Problem
From the line that holds "none -> cyan cone G3 level 2" to the last line below, retype everything exactly and nothing else; omit pictures.

Source records
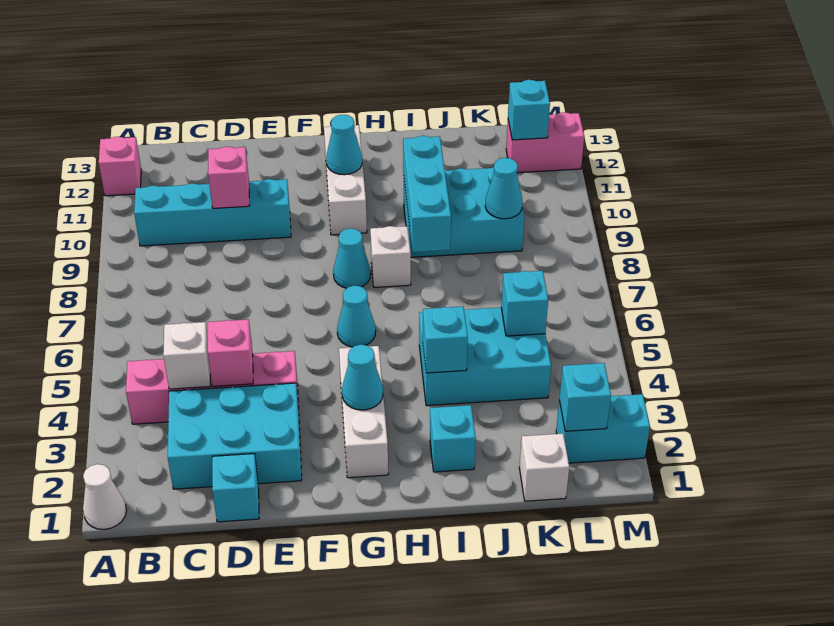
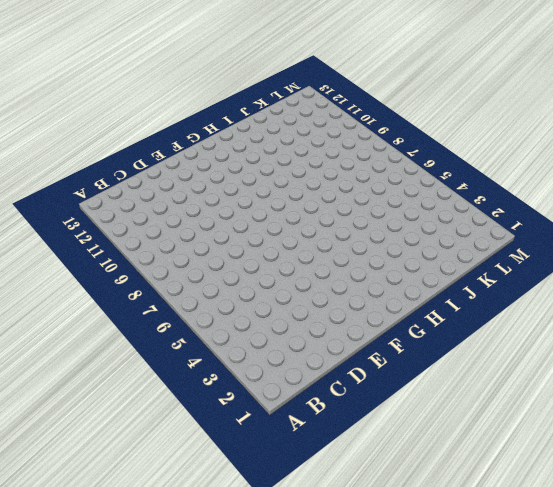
none -> white cone A1 level 1
none -> pink brick A12 level 1
none -> pink brick B4:E4 level 1

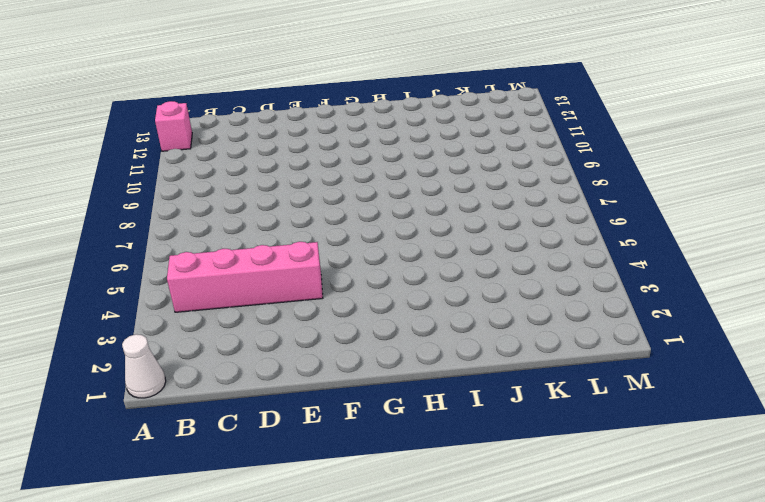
none -> cyan brick B10:E10 level 1
none -> cyan brick C2:E3 level 1
none -> cyan brick D1 level 1

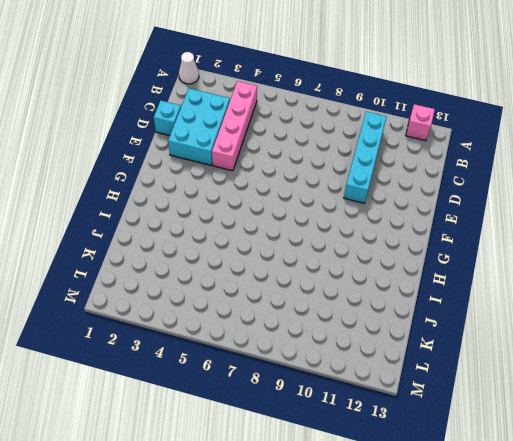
none -> white brick G2:G4 level 1
none -> cyan cone G6 level 1
none -> cyan cone G8 level 1

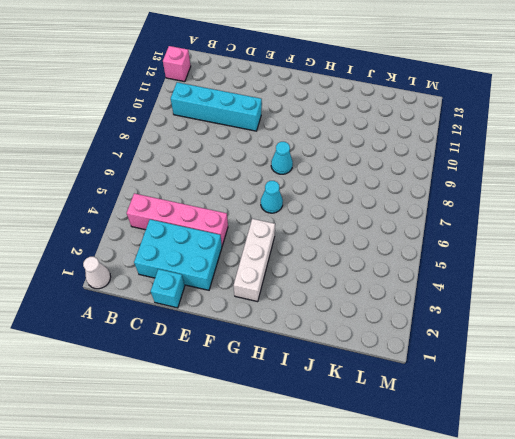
none -> white brick G10:G12 level 1
none -> white brick H8 level 1
none -> cyan brick I2 level 1

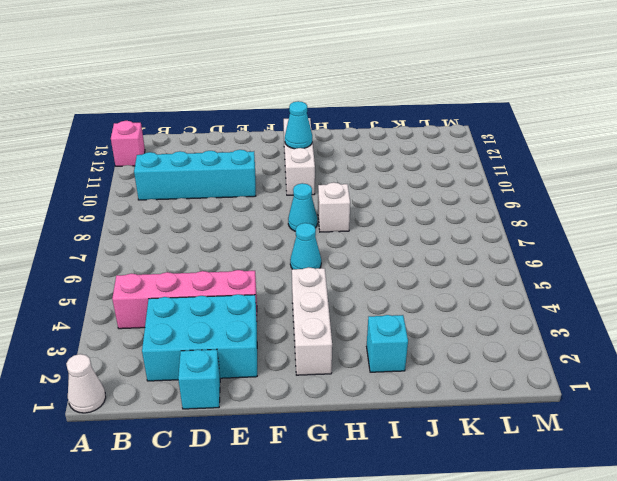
none -> cyan brick I4:K5 level 1
none -> cyan brick I9:K10 level 1
none -> white brick K1 level 1

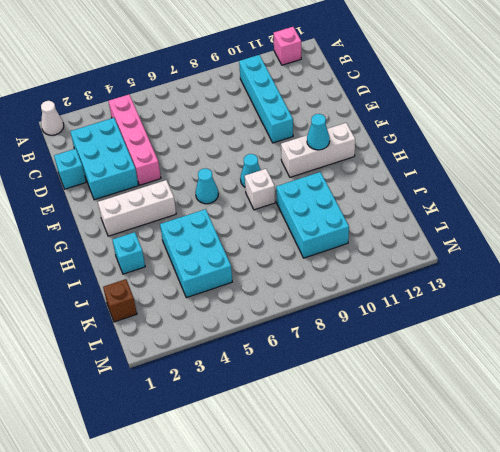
brown brick K1 level 1 -> white brick K1 level 1
none -> cyan brick L2:M2 level 1
none -> pink brick L12:M12 level 1
none -> white brick C4 level 2

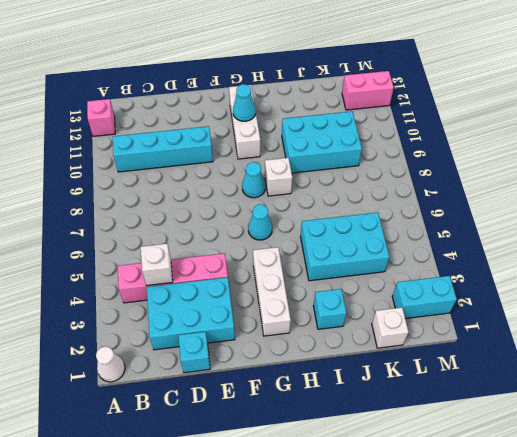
none -> pink brick D4 level 2
none -> pink brick D10 level 2
none -> cyan cone G3 level 2

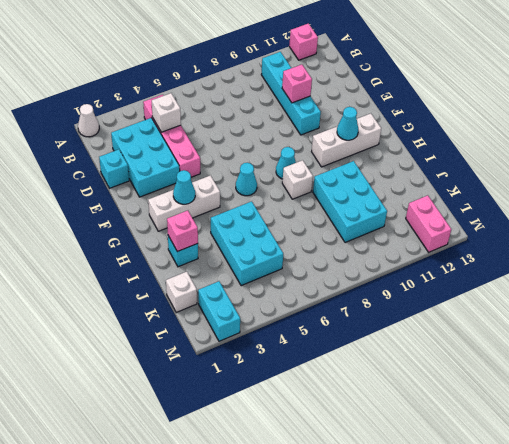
pink brick I2 level 2 -> pink brick D4 level 2
none -> cyan brick I4 level 2
none -> cyan brick I8:I10 level 2
none -> cyan brick K5 level 2

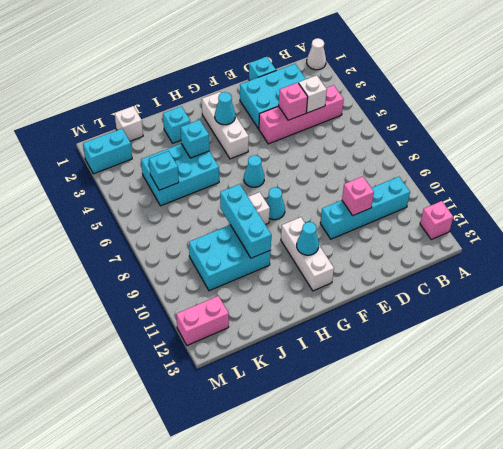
none -> cyan cone K9 level 2
none -> cyan brick L2 level 2
none -> cyan brick L12 level 2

Exercise solution
none -> cyan cone G3 level 2

pink brick I2 level 2 -> pink brick D4 level 2
none -> cyan brick I4 level 2
none -> cyan brick I8:I10 level 2
none -> cyan brick K5 level 2

none -> cyan cone K9 level 2
none -> cyan brick L2 level 2
none -> cyan brick L12 level 2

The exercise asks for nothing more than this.